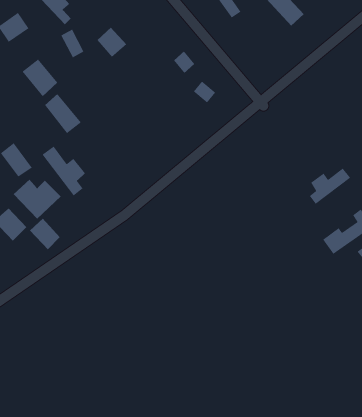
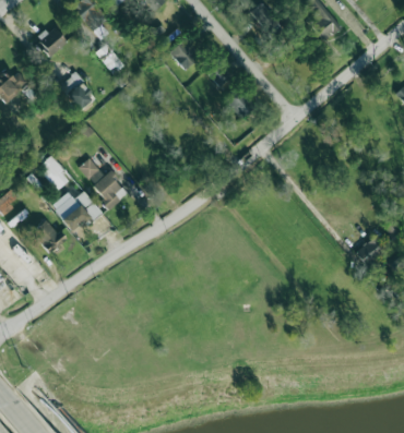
building: [96,27,127,58] -> [169,39,200,70]
building: [44,93,82,134] -> none
building: [309,168,351,205] -> none
building: [29,218,61,250] -> none

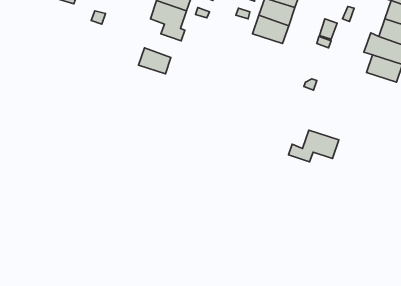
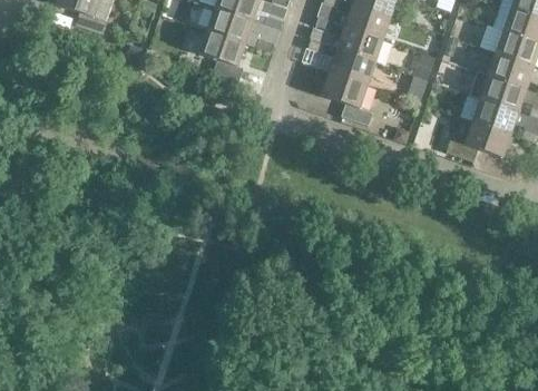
building: none -> [322,69,374,123]
building: [138,48,171,74] -> none
building: [288,130,339,162] -> [448,118,511,158]

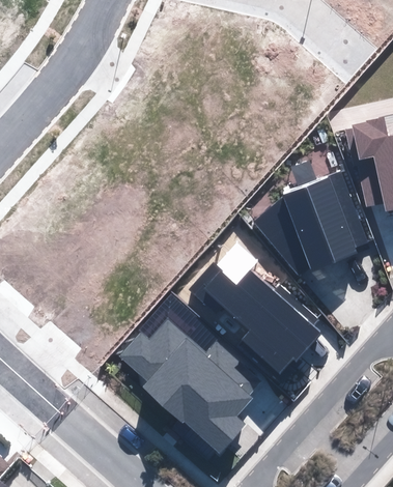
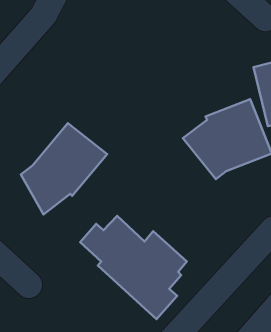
building: none -> [21,123,107,215]
building: [190,263,319,371] -> none

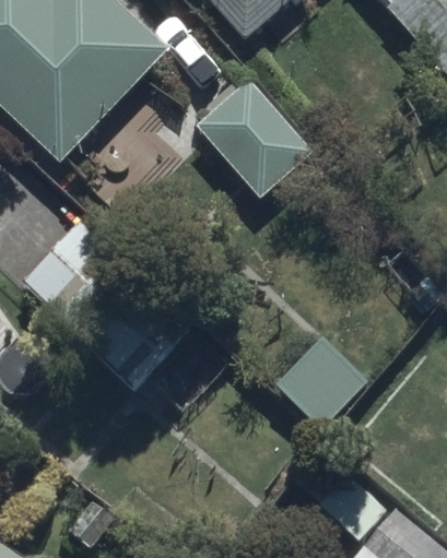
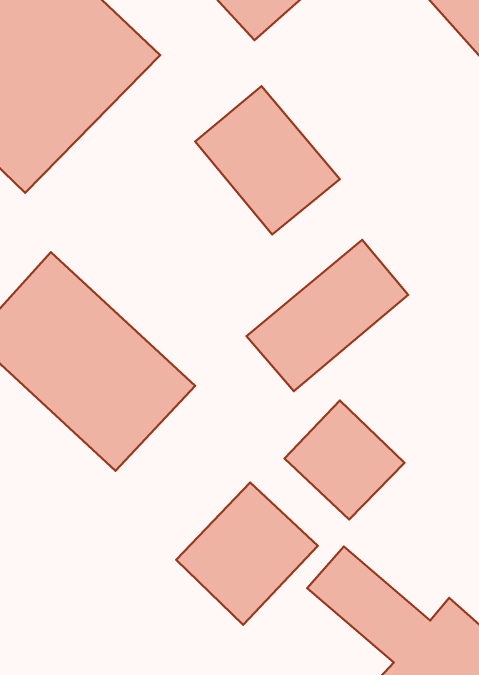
building: none -> [247,240,408,391]
building: none -> [176,483,318,625]

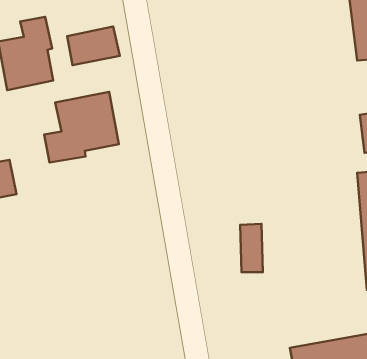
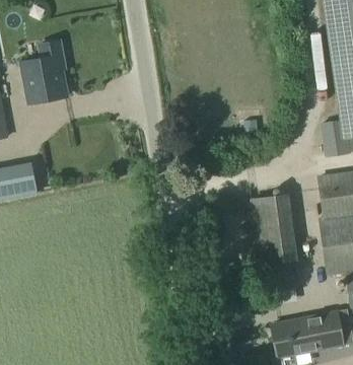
building: [67,26,120,65] -> none
building: [44,92,119,162] -> none
building: none -> [250,193,299,263]

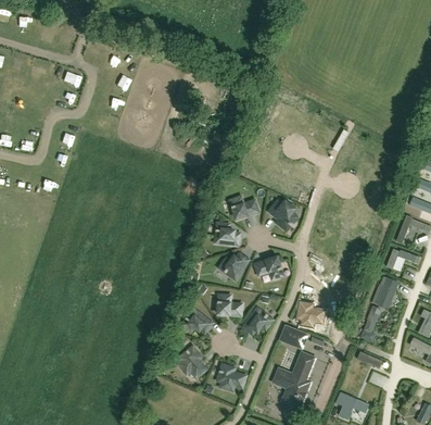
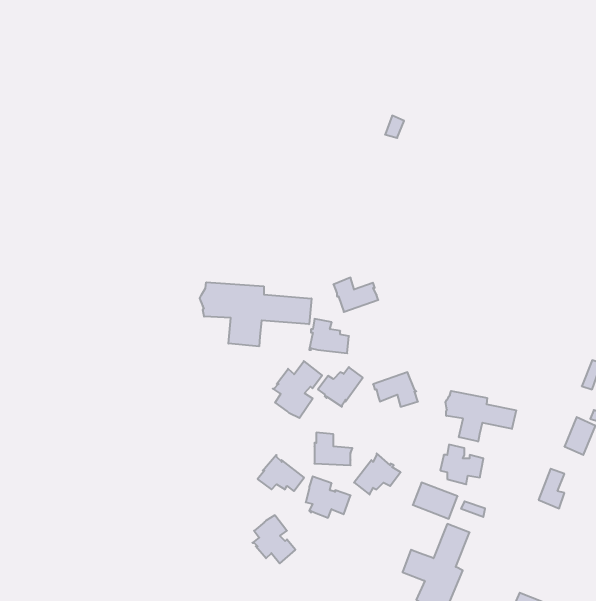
building: none -> [200,282,311,346]
building: [268,201,296,229] -> none
building: none -> [273,361,322,418]
building: none -> [445,391,516,442]
building: [217,364,245,390] -> [306,476,351,518]

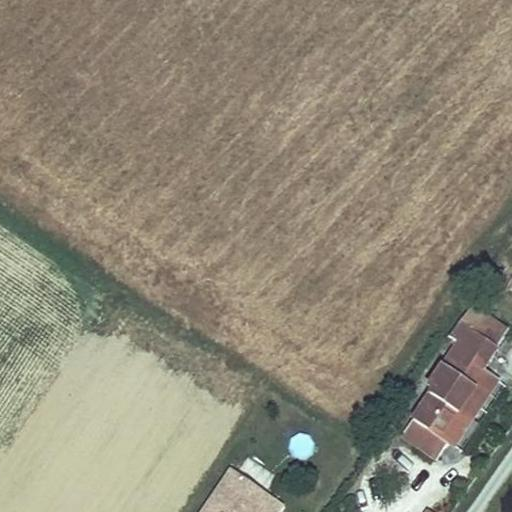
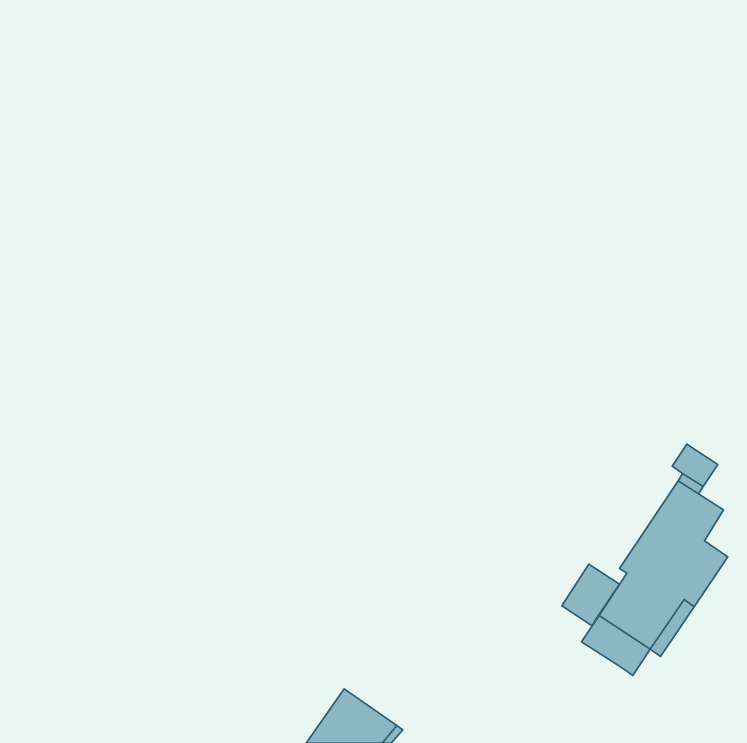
building: none -> [562,564,620,626]

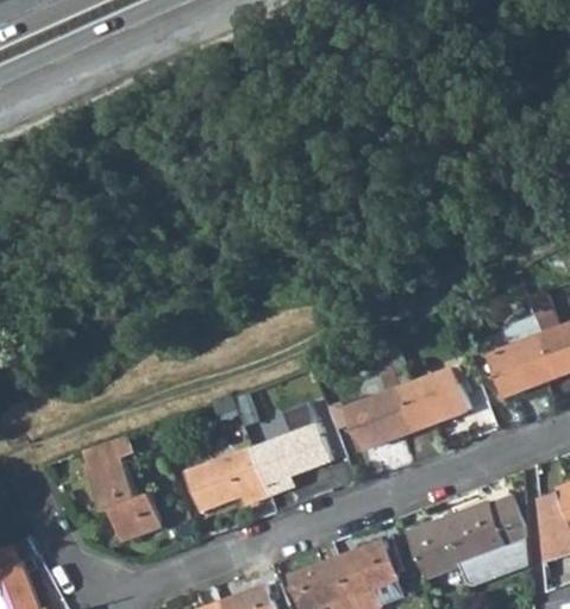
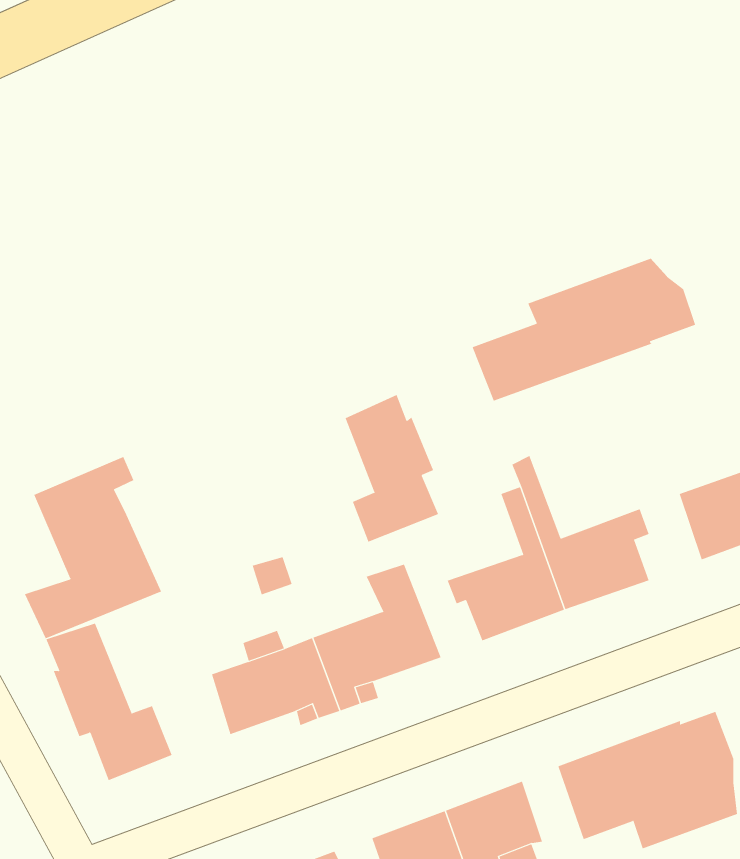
building: none -> [472,258,696,402]
building: none -> [345,394,439,542]
building: none -> [24,456,162,639]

- - -

**EXERCISE GOAL:**
Take the line containing "building: none -> [472,258,696,402]" and every line after it up to the last line of the listing, and output them exactly, with nothing else.

**EXERCISE ANSWER:**
building: none -> [472,258,696,402]
building: none -> [345,394,439,542]
building: none -> [24,456,162,639]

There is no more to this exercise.